### Assignment:
From the entries below, copy exactly the lines from the one that contains "J3 pin 1: none -> VCTRL" through the one that contains "U1 pin G1: none -> GND", both included, and only those.

### Data listing:
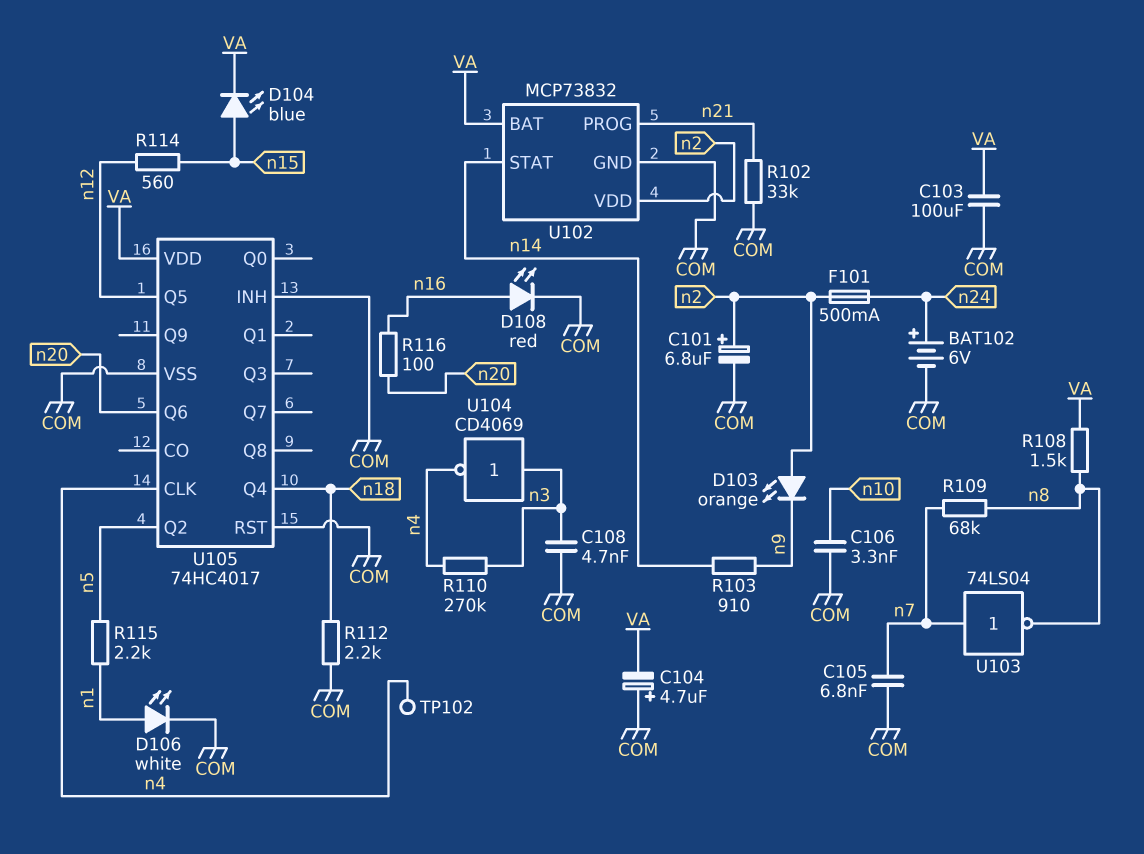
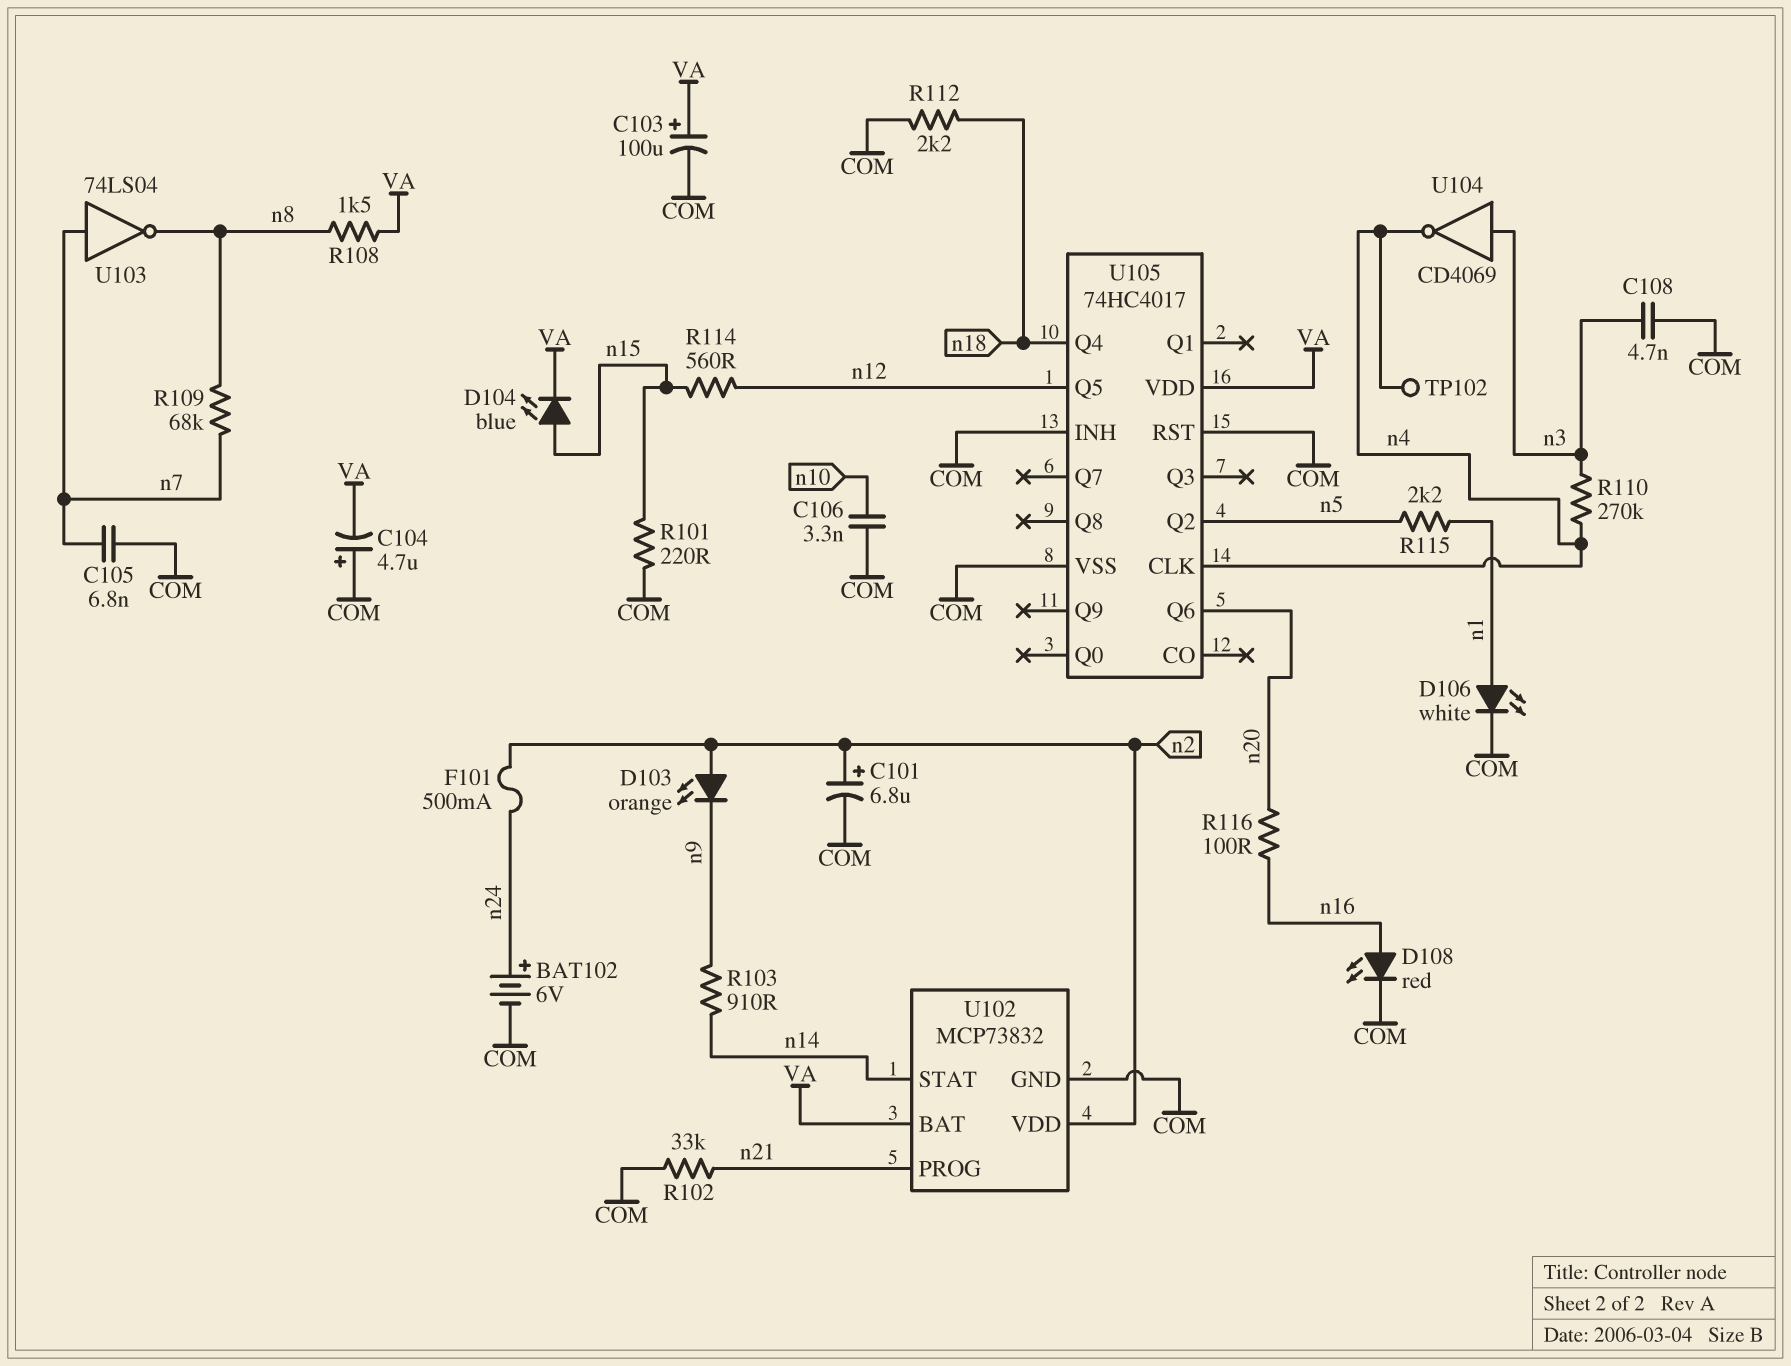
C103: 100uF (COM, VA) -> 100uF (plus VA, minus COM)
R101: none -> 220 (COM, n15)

* * *

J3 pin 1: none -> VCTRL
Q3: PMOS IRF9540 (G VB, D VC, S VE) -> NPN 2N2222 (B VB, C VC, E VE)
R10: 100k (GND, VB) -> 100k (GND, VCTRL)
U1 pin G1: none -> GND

---

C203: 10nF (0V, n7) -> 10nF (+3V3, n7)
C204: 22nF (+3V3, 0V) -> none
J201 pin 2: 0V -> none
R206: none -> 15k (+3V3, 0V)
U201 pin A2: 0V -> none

### Expected output:
J3 pin 1: none -> VCTRL
Q3: PMOS IRF9540 (G VB, D VC, S VE) -> NPN 2N2222 (B VB, C VC, E VE)
R10: 100k (GND, VB) -> 100k (GND, VCTRL)
U1 pin G1: none -> GND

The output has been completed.